▼▼▼

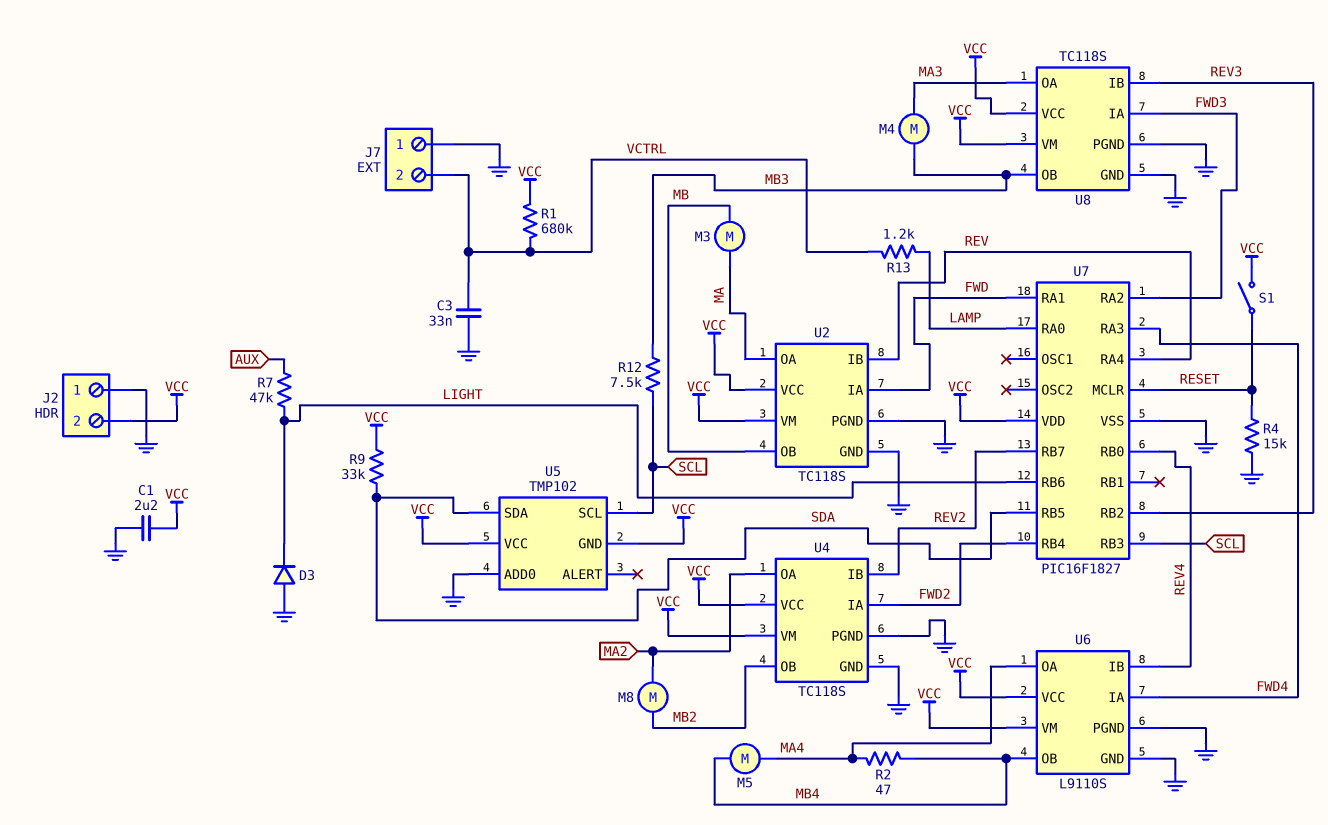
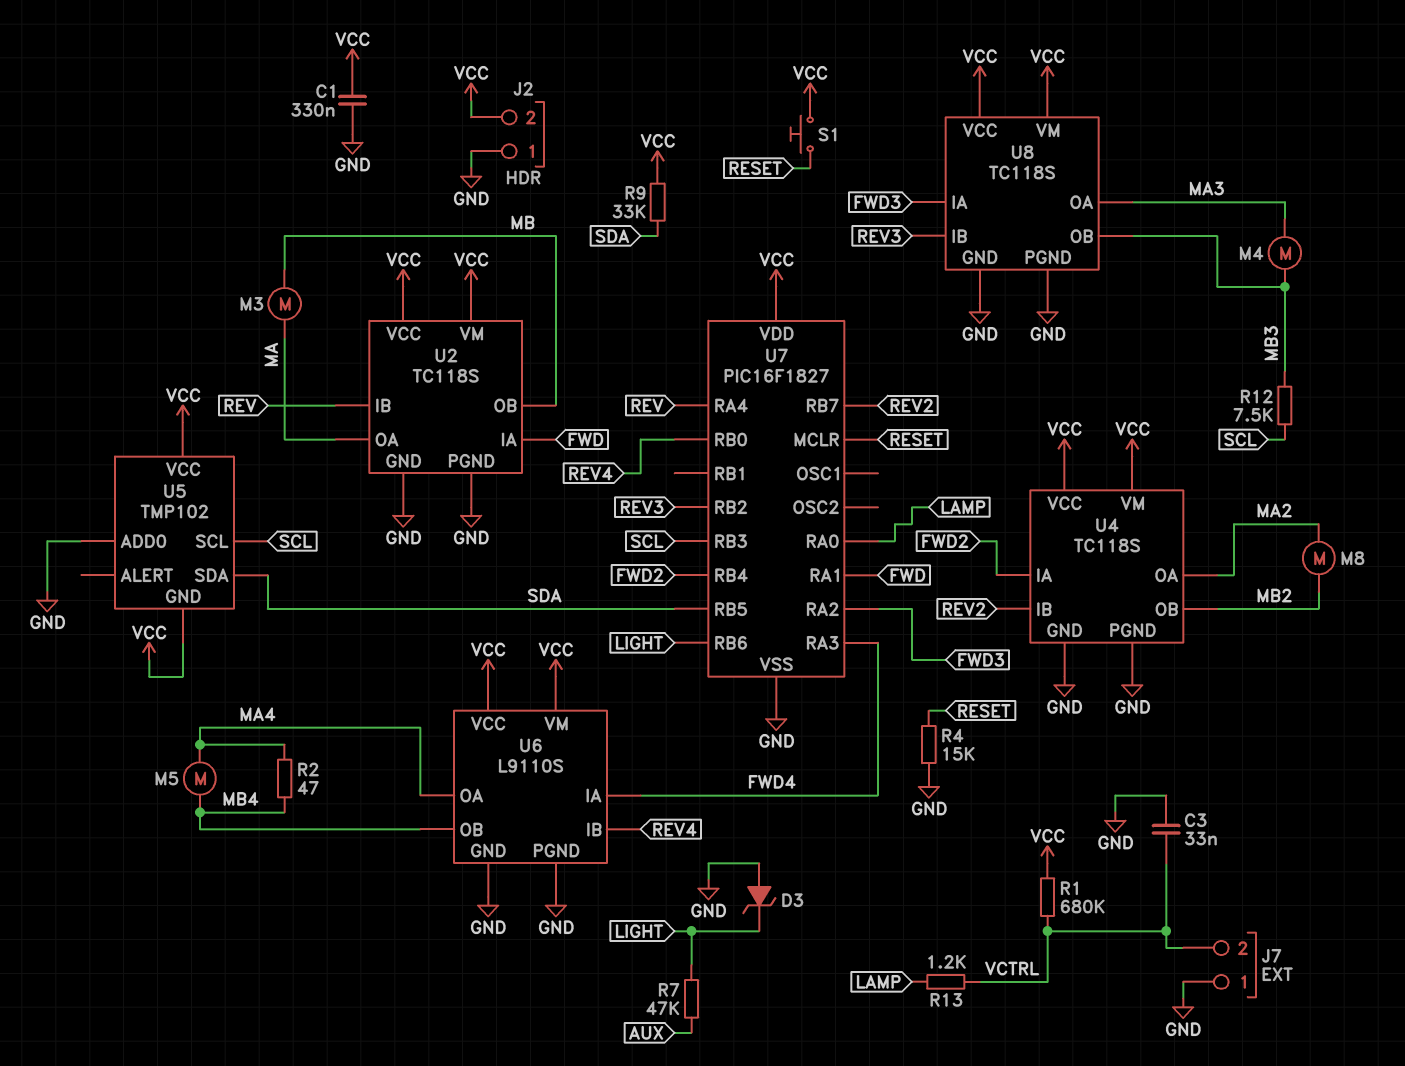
C1: 2.2uF (GND, VCC) -> 330nF (GND, VCC)
D3: diode (A GND, K LIGHT) -> zener (A GND, K LIGHT)
S1: switch (RESET, VCC) -> button (RESET, VCC)

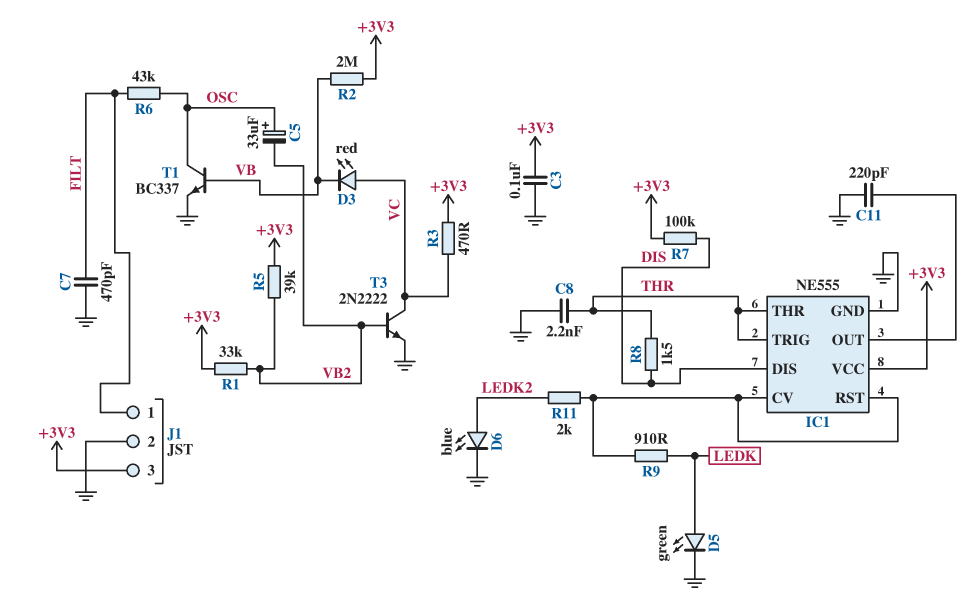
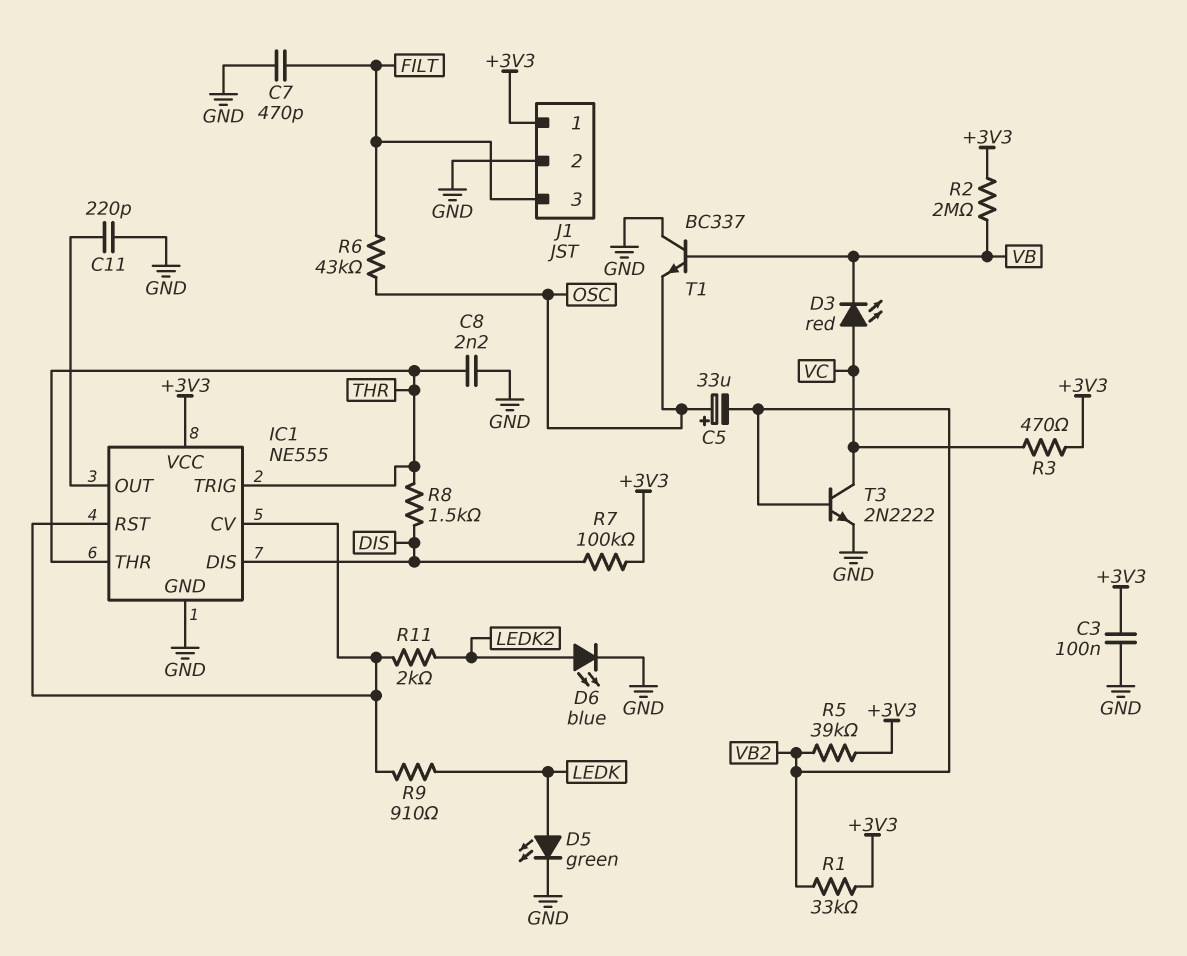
J1 pin 1: FILT -> +3V3
J1 pin 3: +3V3 -> FILT
T1: NPN BC337 (B VB, C OSC, E GND) -> NPN BC337 (B VB, C GND, E OSC)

▲▲▲

- Task to complete: Retype the lines of the material from the one containing "J1 pin 1: FILT -> +3V3" through the last line, exactly, and give no other lines.

- Completed task:
J1 pin 1: FILT -> +3V3
J1 pin 3: +3V3 -> FILT
T1: NPN BC337 (B VB, C OSC, E GND) -> NPN BC337 (B VB, C GND, E OSC)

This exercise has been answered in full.